## [Material shown]

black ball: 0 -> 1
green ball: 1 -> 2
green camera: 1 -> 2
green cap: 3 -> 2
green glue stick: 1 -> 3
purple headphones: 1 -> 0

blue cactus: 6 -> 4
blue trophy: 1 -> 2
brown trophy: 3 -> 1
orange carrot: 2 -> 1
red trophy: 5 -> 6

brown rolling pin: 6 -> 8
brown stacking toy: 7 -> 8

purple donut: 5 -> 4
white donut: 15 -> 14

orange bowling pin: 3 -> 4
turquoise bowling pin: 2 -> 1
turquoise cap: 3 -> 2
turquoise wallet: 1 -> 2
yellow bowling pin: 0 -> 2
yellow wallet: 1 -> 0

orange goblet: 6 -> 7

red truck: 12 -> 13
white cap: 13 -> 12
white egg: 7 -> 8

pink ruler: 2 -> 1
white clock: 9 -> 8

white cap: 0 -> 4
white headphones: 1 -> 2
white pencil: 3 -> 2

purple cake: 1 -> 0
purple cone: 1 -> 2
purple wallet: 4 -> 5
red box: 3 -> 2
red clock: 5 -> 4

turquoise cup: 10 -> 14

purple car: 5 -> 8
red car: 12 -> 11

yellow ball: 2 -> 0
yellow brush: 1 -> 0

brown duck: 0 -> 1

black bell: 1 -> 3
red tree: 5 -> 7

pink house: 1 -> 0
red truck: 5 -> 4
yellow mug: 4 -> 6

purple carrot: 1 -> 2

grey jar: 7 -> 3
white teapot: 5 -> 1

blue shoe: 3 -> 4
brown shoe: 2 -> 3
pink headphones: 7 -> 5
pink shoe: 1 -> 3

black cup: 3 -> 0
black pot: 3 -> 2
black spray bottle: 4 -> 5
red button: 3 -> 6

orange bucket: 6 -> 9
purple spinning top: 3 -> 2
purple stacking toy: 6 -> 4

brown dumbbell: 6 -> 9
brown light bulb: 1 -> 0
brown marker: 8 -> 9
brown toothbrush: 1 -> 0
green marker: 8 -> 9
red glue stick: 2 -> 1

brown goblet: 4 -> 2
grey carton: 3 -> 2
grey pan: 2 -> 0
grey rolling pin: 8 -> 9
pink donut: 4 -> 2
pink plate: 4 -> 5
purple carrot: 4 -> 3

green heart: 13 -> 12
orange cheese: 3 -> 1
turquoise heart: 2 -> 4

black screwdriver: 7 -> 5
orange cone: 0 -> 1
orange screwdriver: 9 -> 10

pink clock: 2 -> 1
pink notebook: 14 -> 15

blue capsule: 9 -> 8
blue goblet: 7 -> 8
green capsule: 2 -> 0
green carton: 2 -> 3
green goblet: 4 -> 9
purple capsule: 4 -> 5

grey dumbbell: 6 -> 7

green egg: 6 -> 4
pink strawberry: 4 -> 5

## [Prompt]
Copy out, exactly and alone, the lines of the entries above between the ones holding "white cap: 0 -> 4" and "brown dumbbell: 6 -> 9", inclusive.

## [Answer to this exercise]
white cap: 0 -> 4
white headphones: 1 -> 2
white pencil: 3 -> 2

purple cake: 1 -> 0
purple cone: 1 -> 2
purple wallet: 4 -> 5
red box: 3 -> 2
red clock: 5 -> 4

turquoise cup: 10 -> 14

purple car: 5 -> 8
red car: 12 -> 11

yellow ball: 2 -> 0
yellow brush: 1 -> 0

brown duck: 0 -> 1

black bell: 1 -> 3
red tree: 5 -> 7

pink house: 1 -> 0
red truck: 5 -> 4
yellow mug: 4 -> 6

purple carrot: 1 -> 2

grey jar: 7 -> 3
white teapot: 5 -> 1

blue shoe: 3 -> 4
brown shoe: 2 -> 3
pink headphones: 7 -> 5
pink shoe: 1 -> 3

black cup: 3 -> 0
black pot: 3 -> 2
black spray bottle: 4 -> 5
red button: 3 -> 6

orange bucket: 6 -> 9
purple spinning top: 3 -> 2
purple stacking toy: 6 -> 4

brown dumbbell: 6 -> 9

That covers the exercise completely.